* **Problem requirements**:
Would you print the data below exactly, leaving out every picture?

* **Material provided**:
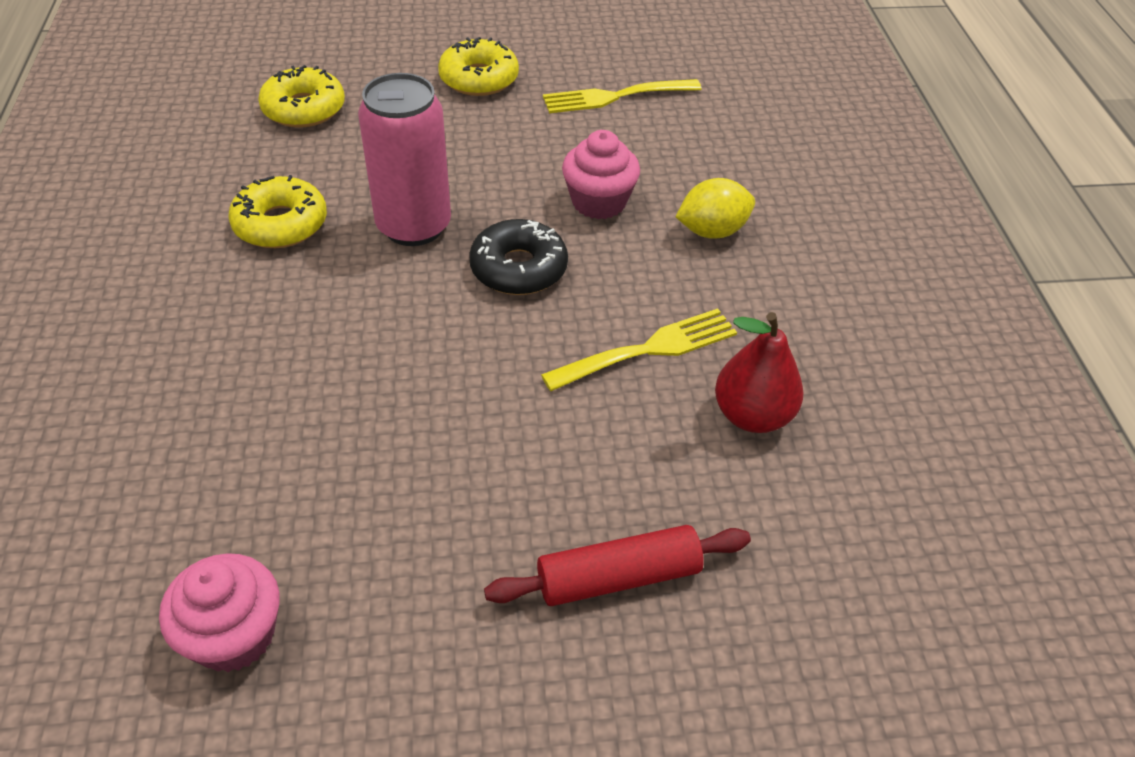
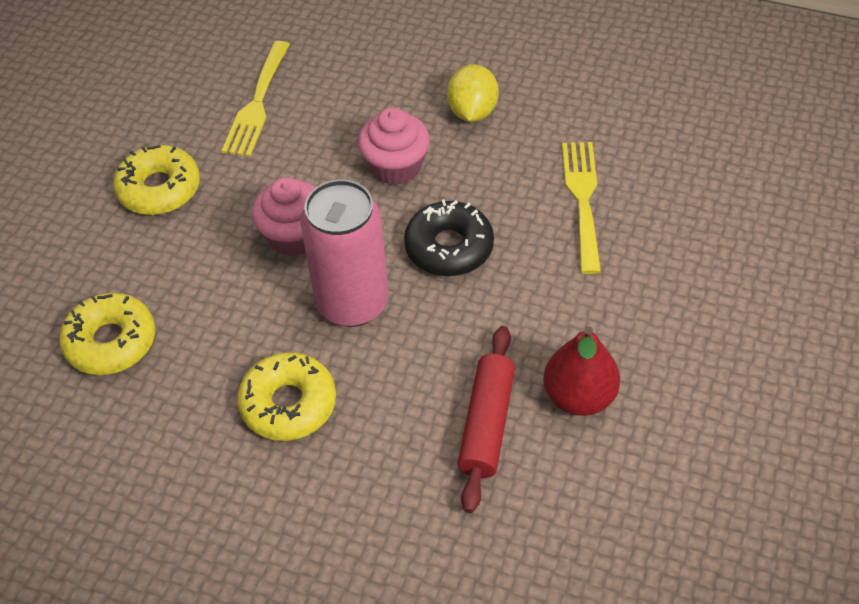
camera: 60 degrees left, 5 degrees up
(234, 635) = (753, 539): pink cupcake -> pink cupcake (294, 236)
(618, 577) = (783, 294): red rolling pin -> red rolling pin (486, 424)
(752, 415) = (673, 168): red pear -> red pear (579, 396)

* **Exercise result**:
camera: 60 degrees left, 5 degrees up
(234, 635) = (753, 539): pink cupcake -> pink cupcake (294, 236)
(618, 577) = (783, 294): red rolling pin -> red rolling pin (486, 424)
(752, 415) = (673, 168): red pear -> red pear (579, 396)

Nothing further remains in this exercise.